* _Problem description_: Keep only the lines from the start of the data through the line containing "139, 668, 201)", and output them exactly.

=== Begin Enclosure ===

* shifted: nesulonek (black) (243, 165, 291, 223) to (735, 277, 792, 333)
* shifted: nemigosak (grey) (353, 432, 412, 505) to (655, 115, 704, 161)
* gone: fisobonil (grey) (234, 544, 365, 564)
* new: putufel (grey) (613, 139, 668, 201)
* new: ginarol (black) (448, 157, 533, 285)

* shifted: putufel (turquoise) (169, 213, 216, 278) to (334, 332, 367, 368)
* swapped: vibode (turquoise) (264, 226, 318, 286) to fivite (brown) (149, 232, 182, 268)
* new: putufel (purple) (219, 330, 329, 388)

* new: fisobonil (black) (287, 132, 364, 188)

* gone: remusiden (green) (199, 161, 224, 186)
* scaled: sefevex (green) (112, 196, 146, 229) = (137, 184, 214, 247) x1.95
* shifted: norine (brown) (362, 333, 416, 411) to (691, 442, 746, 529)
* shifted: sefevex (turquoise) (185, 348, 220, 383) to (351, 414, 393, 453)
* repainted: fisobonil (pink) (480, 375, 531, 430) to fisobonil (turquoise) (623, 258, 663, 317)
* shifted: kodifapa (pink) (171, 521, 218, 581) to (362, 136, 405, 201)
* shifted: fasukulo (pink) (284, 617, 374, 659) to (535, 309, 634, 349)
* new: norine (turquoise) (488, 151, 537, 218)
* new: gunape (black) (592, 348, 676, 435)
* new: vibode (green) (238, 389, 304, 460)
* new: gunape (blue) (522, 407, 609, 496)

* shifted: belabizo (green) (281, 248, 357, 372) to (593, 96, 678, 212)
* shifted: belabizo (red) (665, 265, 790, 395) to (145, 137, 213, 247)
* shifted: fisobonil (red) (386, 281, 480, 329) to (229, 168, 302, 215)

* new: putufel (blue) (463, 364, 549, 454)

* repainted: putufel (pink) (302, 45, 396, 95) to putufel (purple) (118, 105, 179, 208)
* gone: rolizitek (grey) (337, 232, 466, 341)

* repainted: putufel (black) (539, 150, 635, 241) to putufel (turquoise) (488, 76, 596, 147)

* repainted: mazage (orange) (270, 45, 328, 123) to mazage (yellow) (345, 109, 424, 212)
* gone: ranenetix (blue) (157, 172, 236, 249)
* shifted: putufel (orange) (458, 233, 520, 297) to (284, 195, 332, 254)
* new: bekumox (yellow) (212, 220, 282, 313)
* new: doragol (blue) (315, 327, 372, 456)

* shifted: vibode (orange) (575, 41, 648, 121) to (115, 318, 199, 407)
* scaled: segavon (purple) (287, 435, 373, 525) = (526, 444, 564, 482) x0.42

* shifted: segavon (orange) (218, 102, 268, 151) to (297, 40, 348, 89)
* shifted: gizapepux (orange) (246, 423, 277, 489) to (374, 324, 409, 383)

=== End Enclosure ===

* _Solution to this exercise_:
* shifted: nesulonek (black) (243, 165, 291, 223) to (735, 277, 792, 333)
* shifted: nemigosak (grey) (353, 432, 412, 505) to (655, 115, 704, 161)
* gone: fisobonil (grey) (234, 544, 365, 564)
* new: putufel (grey) (613, 139, 668, 201)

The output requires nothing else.